Print exactly the lines below between the line holding "R10: 1.8k (GND, LINE) -> 82k (GND, LINE)" and the line holding "D202: LED (A +12V, K U204/A) -> none", inclusive, and nothing more.
─── Dataset entries
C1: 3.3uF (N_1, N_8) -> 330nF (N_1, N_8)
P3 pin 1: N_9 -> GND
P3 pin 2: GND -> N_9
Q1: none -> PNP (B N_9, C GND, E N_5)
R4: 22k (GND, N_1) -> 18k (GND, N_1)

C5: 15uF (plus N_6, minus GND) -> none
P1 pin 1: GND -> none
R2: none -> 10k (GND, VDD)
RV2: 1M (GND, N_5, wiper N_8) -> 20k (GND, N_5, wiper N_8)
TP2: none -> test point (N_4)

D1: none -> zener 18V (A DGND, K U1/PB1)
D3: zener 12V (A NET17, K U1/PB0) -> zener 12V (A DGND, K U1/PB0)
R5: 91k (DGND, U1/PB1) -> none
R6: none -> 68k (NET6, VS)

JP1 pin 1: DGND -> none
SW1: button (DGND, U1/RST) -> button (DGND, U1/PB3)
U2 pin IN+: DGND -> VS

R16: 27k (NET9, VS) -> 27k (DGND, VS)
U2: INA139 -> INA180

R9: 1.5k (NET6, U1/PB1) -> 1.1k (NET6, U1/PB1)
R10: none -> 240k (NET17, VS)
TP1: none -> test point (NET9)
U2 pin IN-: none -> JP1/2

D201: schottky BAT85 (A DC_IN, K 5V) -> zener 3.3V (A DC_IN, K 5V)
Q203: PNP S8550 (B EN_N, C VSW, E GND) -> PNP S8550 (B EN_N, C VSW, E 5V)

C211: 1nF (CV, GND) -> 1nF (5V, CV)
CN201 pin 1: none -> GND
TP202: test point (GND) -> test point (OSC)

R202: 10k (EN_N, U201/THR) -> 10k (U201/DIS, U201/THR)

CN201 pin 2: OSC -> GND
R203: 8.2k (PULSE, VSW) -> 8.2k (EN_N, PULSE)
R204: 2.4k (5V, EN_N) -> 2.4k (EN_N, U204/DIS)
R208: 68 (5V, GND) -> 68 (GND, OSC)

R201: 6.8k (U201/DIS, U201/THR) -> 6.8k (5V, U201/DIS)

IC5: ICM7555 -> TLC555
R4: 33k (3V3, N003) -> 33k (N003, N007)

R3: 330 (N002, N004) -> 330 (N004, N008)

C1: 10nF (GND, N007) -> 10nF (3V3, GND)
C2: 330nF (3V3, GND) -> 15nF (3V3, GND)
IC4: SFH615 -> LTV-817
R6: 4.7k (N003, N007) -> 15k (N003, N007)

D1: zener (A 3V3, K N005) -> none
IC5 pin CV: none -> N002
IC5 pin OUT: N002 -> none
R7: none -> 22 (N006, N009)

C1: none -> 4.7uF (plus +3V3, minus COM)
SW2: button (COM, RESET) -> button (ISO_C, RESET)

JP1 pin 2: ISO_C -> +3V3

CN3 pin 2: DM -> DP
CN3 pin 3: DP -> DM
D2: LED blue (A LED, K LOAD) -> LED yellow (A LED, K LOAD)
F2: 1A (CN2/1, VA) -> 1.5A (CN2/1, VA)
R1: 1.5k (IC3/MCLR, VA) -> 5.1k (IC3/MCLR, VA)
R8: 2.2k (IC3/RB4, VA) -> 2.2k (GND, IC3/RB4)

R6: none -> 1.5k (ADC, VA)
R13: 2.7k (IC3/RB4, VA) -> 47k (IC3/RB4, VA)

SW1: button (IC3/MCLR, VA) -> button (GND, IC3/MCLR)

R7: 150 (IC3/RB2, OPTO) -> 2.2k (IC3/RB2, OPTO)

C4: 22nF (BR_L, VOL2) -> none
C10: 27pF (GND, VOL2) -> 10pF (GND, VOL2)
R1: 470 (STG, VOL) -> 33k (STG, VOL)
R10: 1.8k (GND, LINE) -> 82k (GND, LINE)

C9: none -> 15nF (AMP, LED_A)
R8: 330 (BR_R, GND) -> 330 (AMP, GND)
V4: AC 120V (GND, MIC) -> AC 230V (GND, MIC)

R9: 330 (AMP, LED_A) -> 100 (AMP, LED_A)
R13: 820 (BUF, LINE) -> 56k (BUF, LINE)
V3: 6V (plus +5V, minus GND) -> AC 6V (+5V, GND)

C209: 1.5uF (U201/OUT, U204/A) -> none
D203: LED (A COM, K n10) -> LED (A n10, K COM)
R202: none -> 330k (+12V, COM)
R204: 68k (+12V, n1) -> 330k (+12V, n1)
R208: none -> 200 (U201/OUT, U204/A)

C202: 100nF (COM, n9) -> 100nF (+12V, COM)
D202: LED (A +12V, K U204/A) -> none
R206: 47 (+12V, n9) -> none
──────
Answer to the problem:
R10: 1.8k (GND, LINE) -> 82k (GND, LINE)

C9: none -> 15nF (AMP, LED_A)
R8: 330 (BR_R, GND) -> 330 (AMP, GND)
V4: AC 120V (GND, MIC) -> AC 230V (GND, MIC)

R9: 330 (AMP, LED_A) -> 100 (AMP, LED_A)
R13: 820 (BUF, LINE) -> 56k (BUF, LINE)
V3: 6V (plus +5V, minus GND) -> AC 6V (+5V, GND)

C209: 1.5uF (U201/OUT, U204/A) -> none
D203: LED (A COM, K n10) -> LED (A n10, K COM)
R202: none -> 330k (+12V, COM)
R204: 68k (+12V, n1) -> 330k (+12V, n1)
R208: none -> 200 (U201/OUT, U204/A)

C202: 100nF (COM, n9) -> 100nF (+12V, COM)
D202: LED (A +12V, K U204/A) -> none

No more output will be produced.